> **WORK INSTRUCTIONS**:
All records are to be transcribed in full; any pictures among them are to be skipped.

[Opening MATERIAL PROVIDED section]

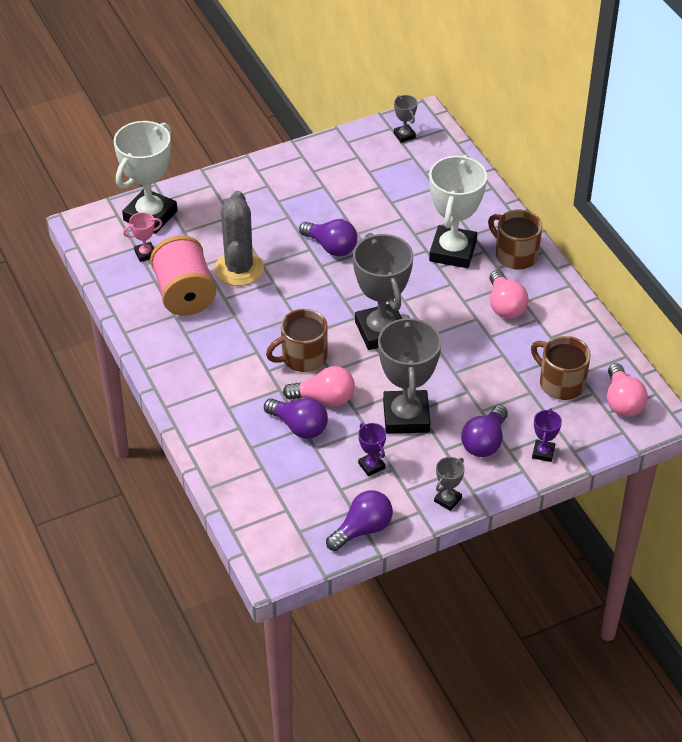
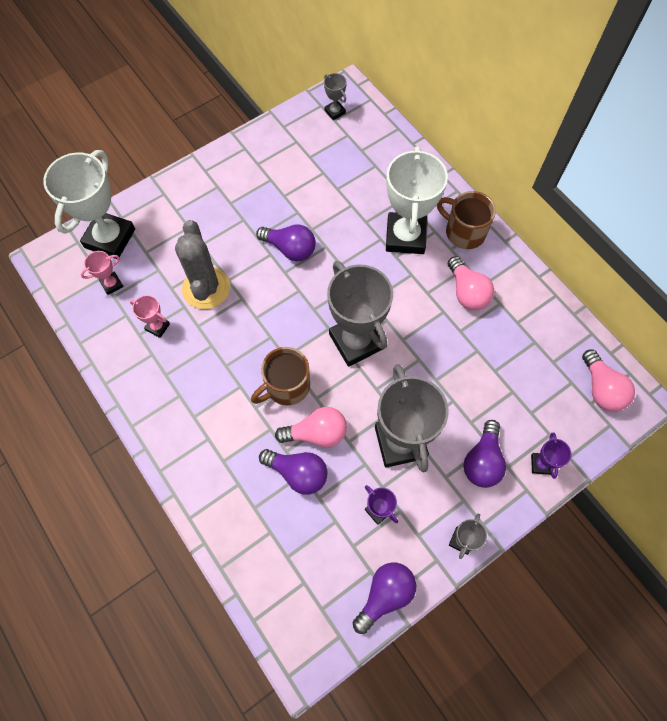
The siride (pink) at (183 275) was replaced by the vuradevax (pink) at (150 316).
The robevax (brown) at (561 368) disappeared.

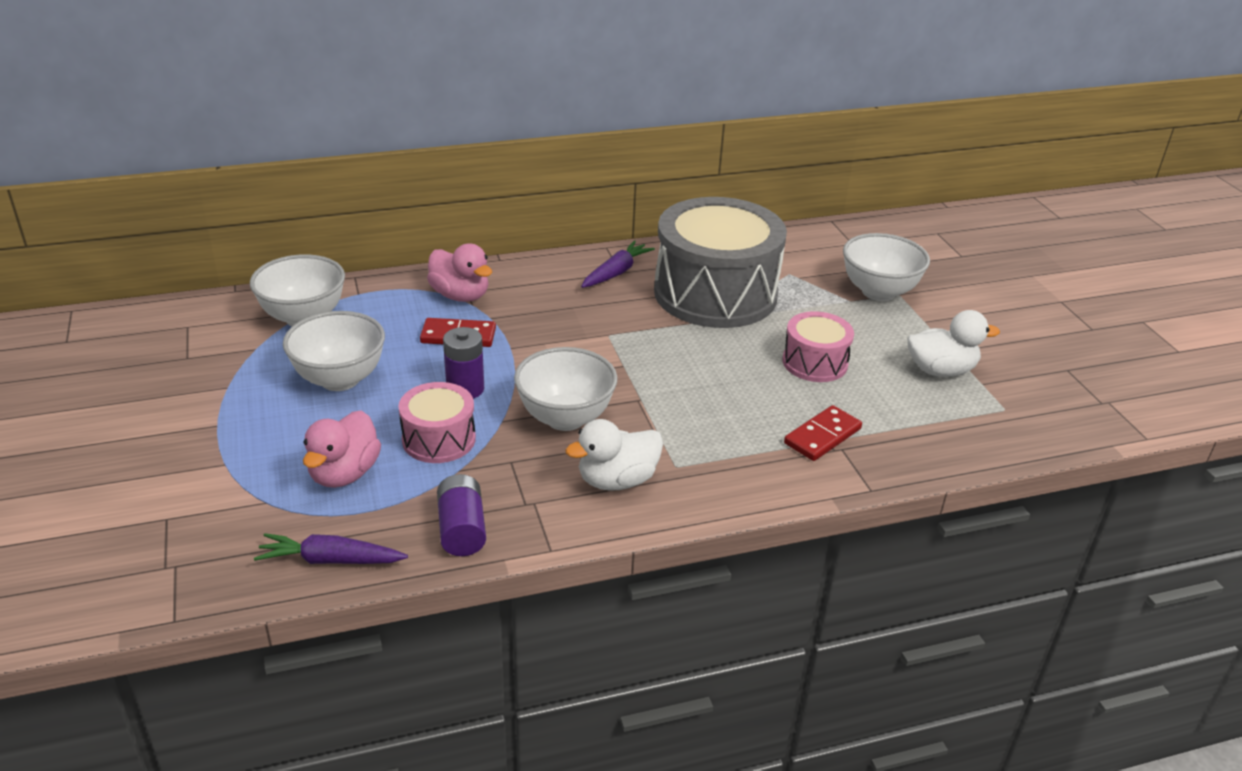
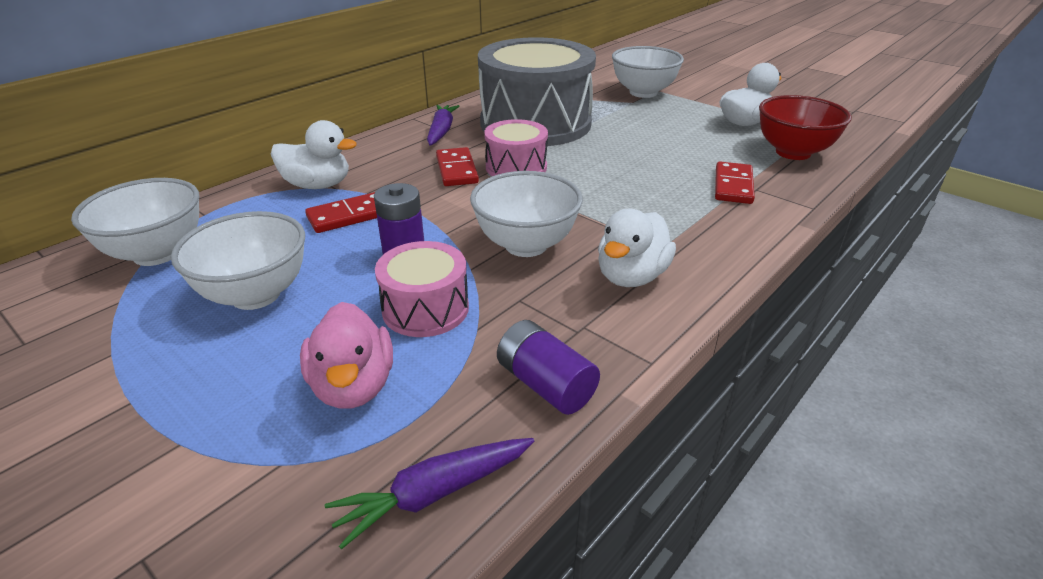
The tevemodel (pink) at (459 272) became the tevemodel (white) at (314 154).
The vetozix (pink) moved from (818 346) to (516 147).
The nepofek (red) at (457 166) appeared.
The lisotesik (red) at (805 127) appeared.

[Closing MATERIAL PROVIDED section]

> **REPLY**:
The siride (pink) at (183 275) was replaced by the vuradevax (pink) at (150 316).
The robevax (brown) at (561 368) disappeared.

The tevemodel (pink) at (459 272) became the tevemodel (white) at (314 154).
The vetozix (pink) moved from (818 346) to (516 147).
The nepofek (red) at (457 166) appeared.
The lisotesik (red) at (805 127) appeared.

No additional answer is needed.